- **Required work**: From the first line of the records below through the line with "(561, 415) = (221, 627): red bucket -> none", output each line exactly; skip the pictures.

Records from a dataset
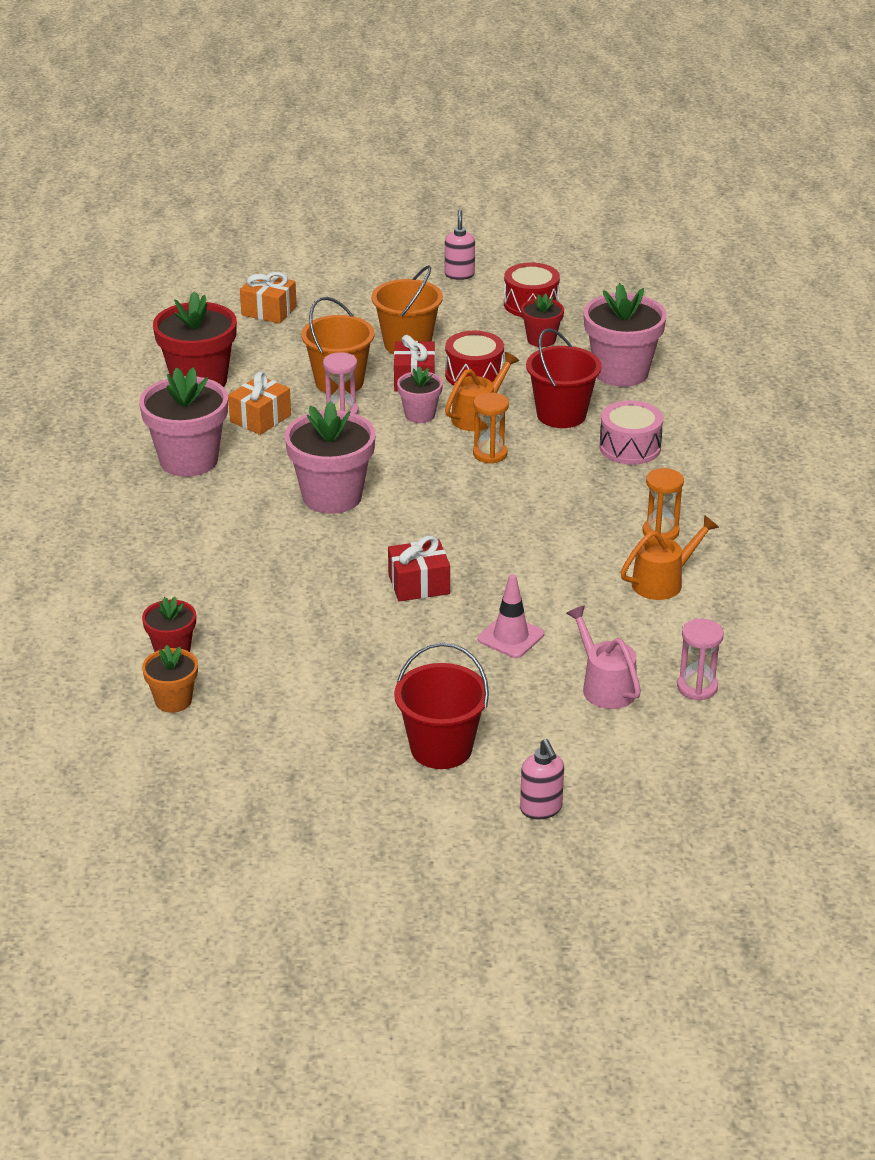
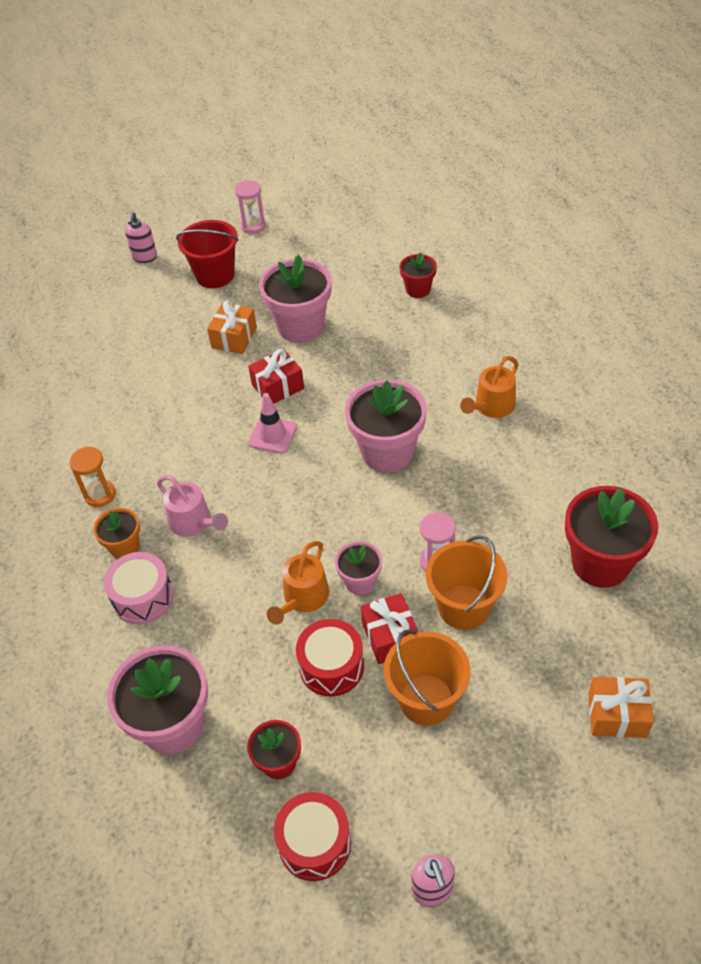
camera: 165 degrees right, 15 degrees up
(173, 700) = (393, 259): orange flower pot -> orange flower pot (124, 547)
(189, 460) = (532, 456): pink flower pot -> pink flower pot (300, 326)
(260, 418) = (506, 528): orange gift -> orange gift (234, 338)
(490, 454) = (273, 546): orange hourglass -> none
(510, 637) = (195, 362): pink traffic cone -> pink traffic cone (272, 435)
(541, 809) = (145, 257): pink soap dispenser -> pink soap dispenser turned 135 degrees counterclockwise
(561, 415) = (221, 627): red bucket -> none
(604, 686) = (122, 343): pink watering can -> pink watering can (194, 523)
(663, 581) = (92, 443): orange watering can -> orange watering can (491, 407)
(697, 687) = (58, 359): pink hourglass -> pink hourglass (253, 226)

- **Written response**:
camera: 165 degrees right, 15 degrees up
(173, 700) = (393, 259): orange flower pot -> orange flower pot (124, 547)
(189, 460) = (532, 456): pink flower pot -> pink flower pot (300, 326)
(260, 418) = (506, 528): orange gift -> orange gift (234, 338)
(490, 454) = (273, 546): orange hourglass -> none
(510, 637) = (195, 362): pink traffic cone -> pink traffic cone (272, 435)
(541, 809) = (145, 257): pink soap dispenser -> pink soap dispenser turned 135 degrees counterclockwise
(561, 415) = (221, 627): red bucket -> none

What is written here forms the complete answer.